Work instruction — Below is a listing. Return the lines from the one that contains "R9: 8.2k (GATE, U2/RB3) -> 620 (GATE, U2/RB3)" to the one that contains "C7: 1.5uF (GND, VDD) -> 47nF (GND, VDD)", both ends included, verbatim and with no pictures.

Start of Data supplied

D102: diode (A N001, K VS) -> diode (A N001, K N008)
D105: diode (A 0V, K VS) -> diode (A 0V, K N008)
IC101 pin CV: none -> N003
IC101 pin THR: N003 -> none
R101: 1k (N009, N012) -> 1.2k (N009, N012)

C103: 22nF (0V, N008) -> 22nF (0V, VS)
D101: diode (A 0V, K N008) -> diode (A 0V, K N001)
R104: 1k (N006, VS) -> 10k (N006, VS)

End of Data supplied
Start of Data supplied

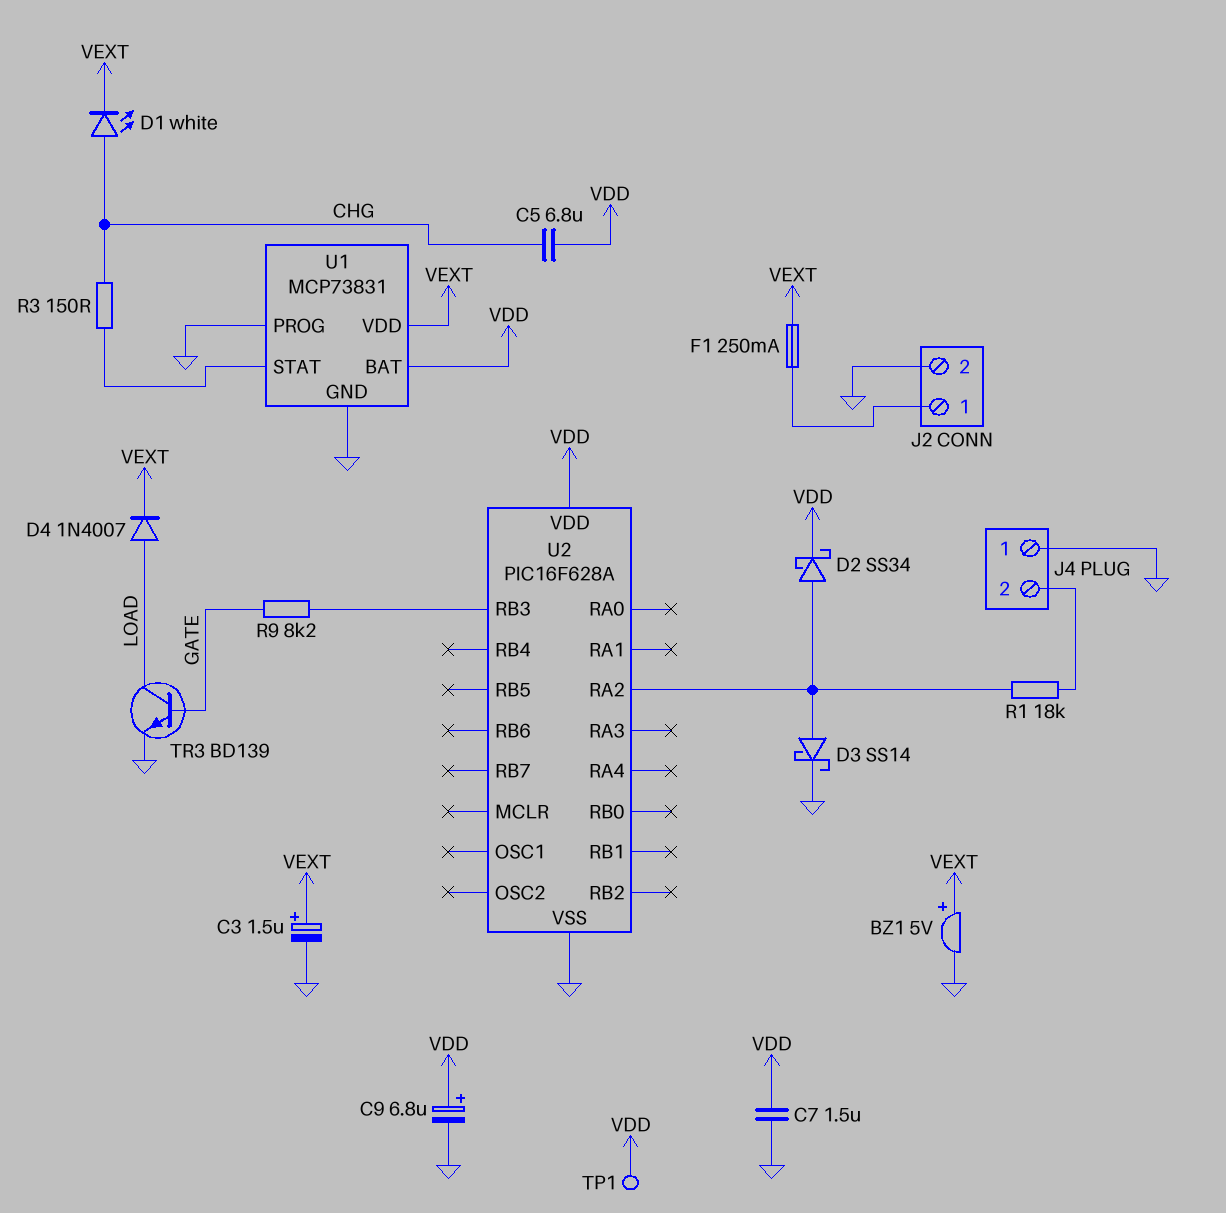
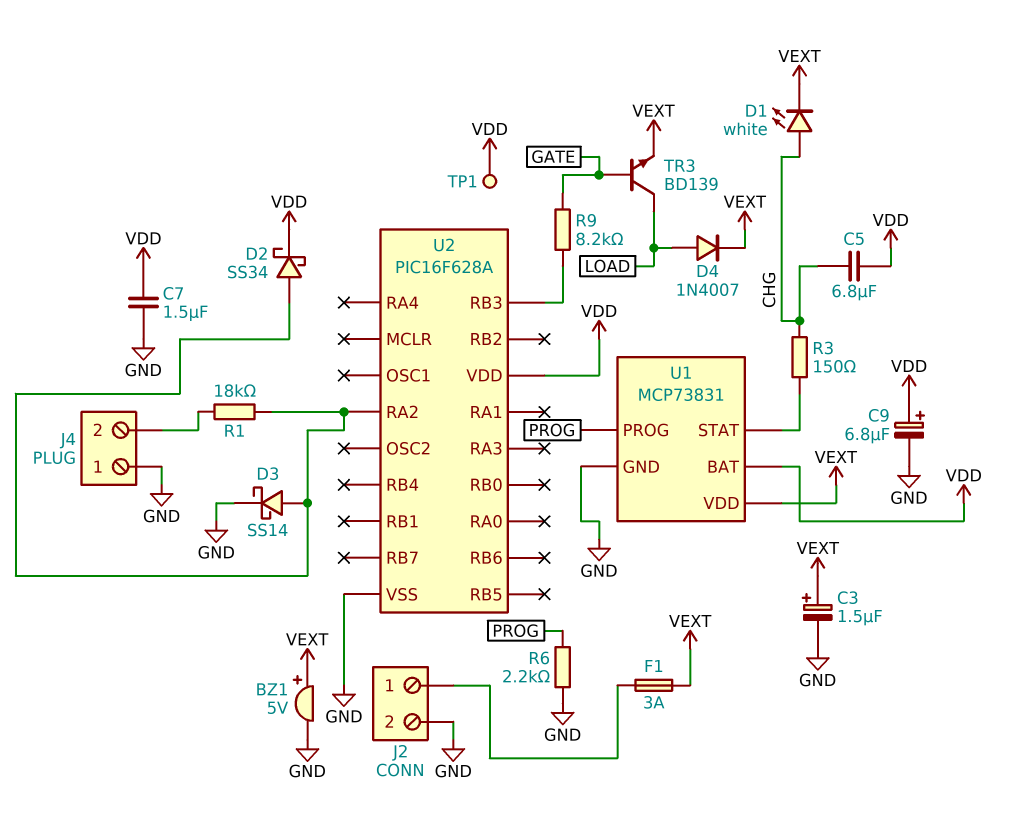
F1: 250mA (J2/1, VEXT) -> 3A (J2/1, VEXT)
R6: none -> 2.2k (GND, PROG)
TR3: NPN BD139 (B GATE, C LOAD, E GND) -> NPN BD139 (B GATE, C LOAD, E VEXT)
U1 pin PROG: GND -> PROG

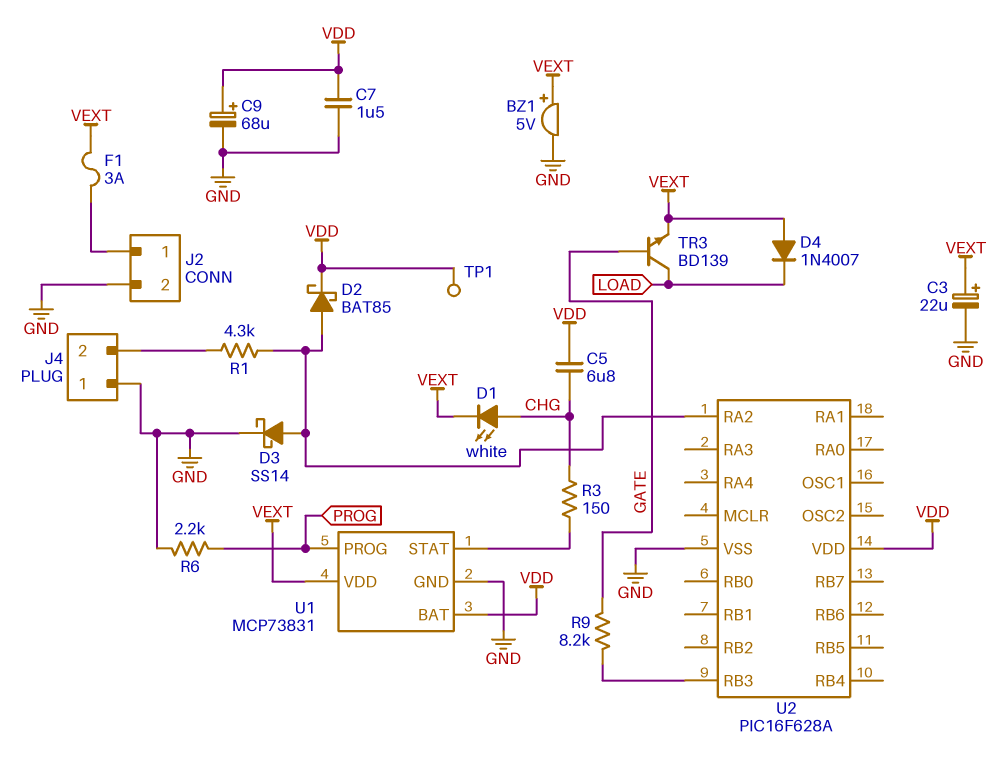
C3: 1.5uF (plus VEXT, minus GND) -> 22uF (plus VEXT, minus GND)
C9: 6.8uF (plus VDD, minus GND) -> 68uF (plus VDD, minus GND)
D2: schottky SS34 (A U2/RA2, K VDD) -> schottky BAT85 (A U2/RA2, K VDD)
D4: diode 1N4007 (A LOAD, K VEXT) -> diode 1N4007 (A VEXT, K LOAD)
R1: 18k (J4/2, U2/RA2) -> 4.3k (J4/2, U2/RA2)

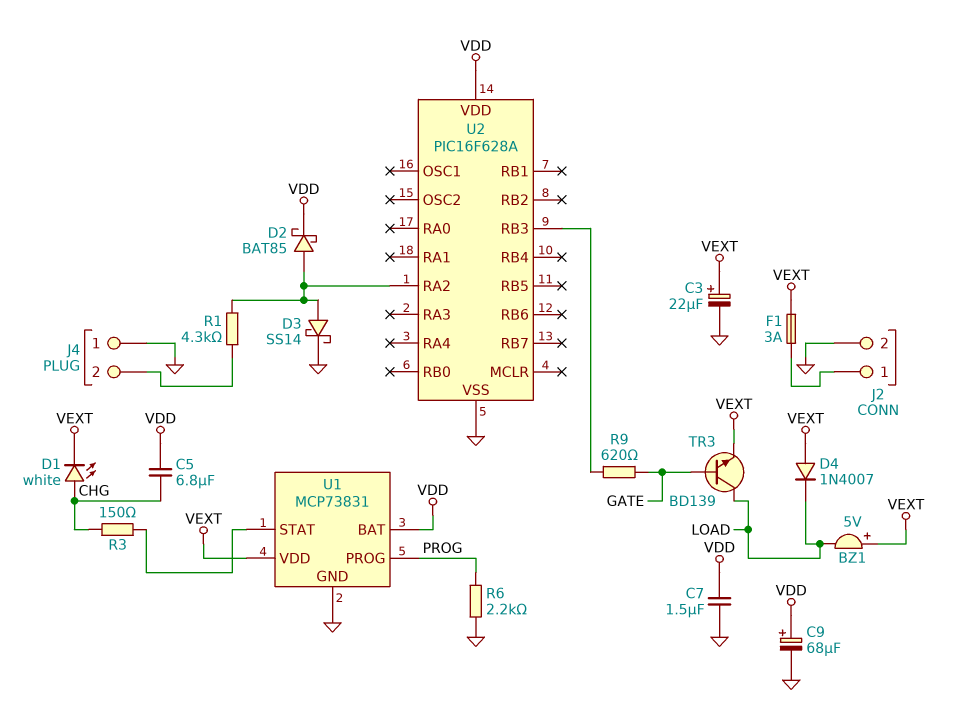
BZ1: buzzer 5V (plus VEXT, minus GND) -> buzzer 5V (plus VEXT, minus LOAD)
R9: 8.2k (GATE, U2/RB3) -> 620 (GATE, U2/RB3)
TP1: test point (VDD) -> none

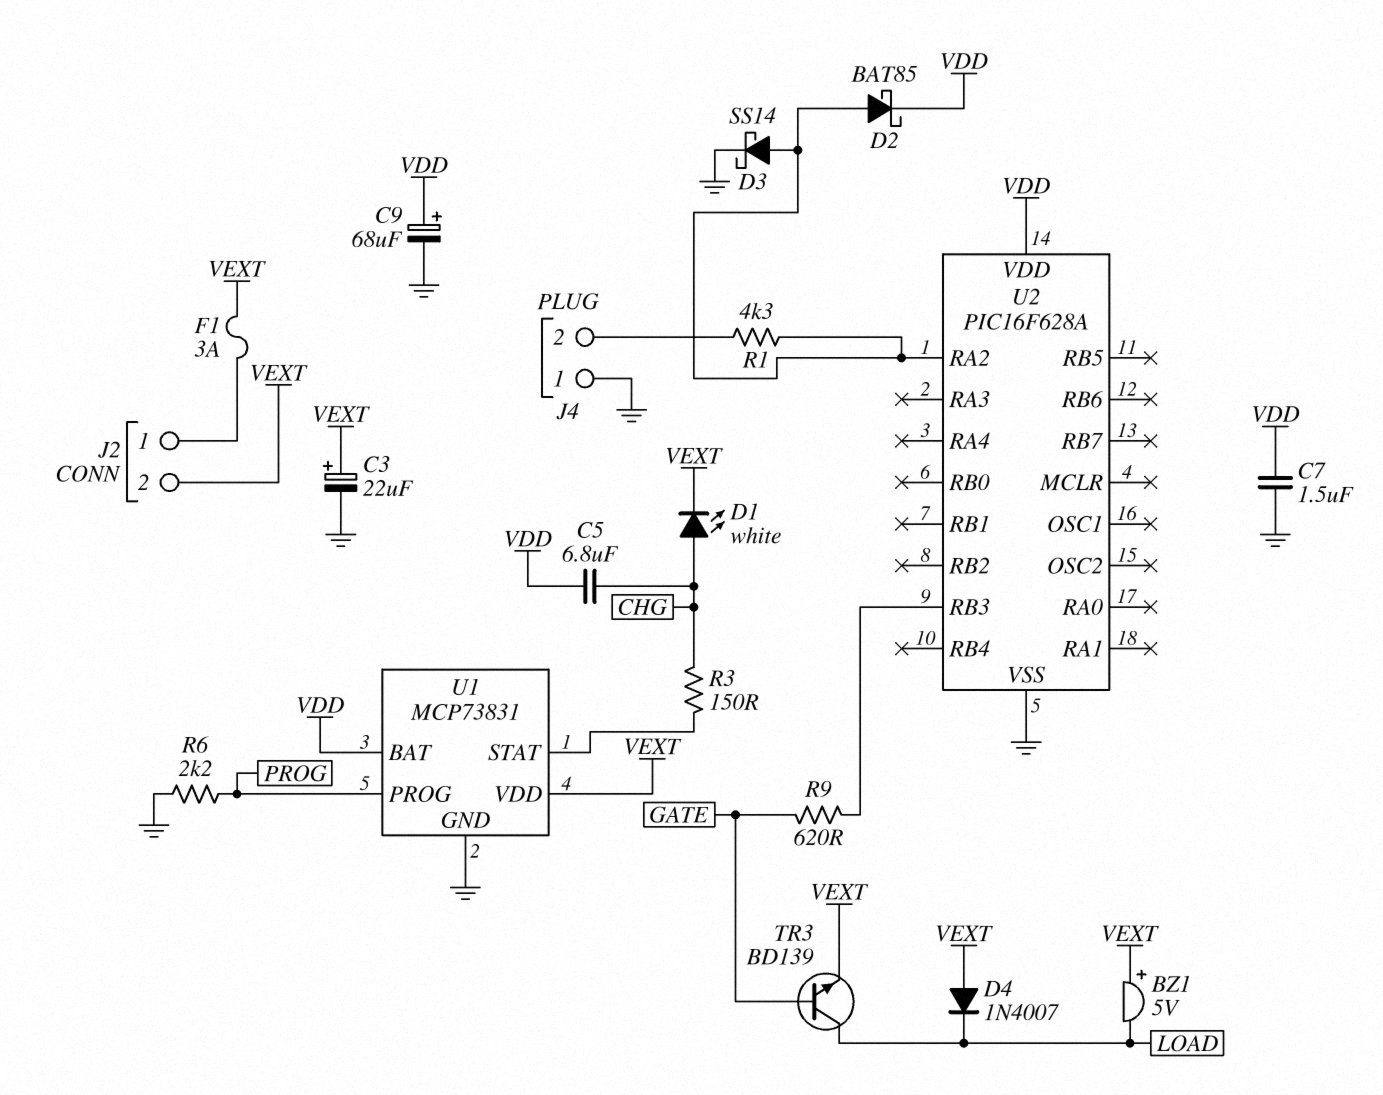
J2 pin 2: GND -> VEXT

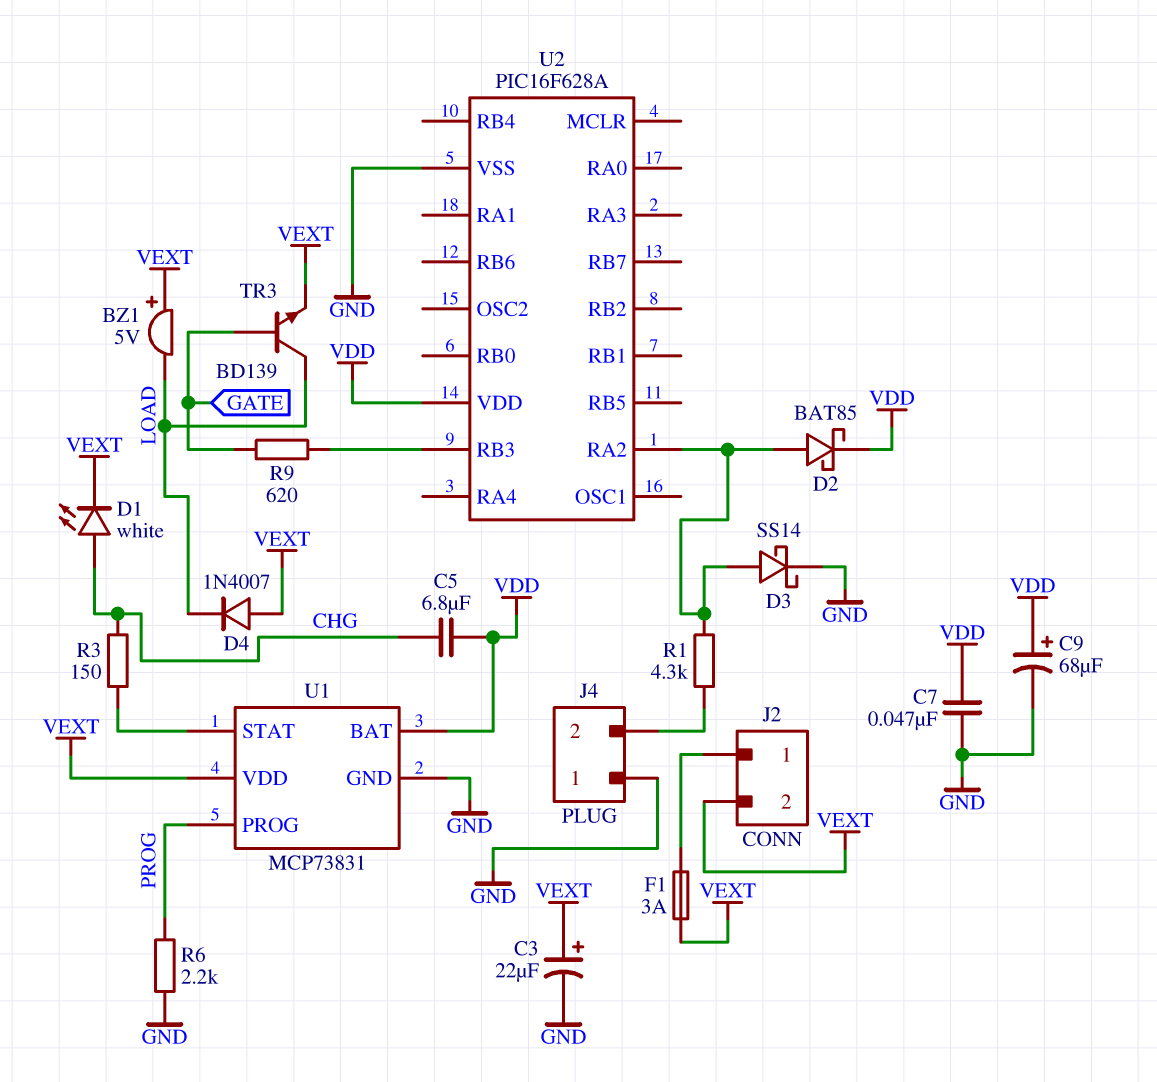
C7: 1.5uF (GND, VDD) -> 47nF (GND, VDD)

End of Data supplied

Output for this exercise —
R9: 8.2k (GATE, U2/RB3) -> 620 (GATE, U2/RB3)
TP1: test point (VDD) -> none

J2 pin 2: GND -> VEXT

C7: 1.5uF (GND, VDD) -> 47nF (GND, VDD)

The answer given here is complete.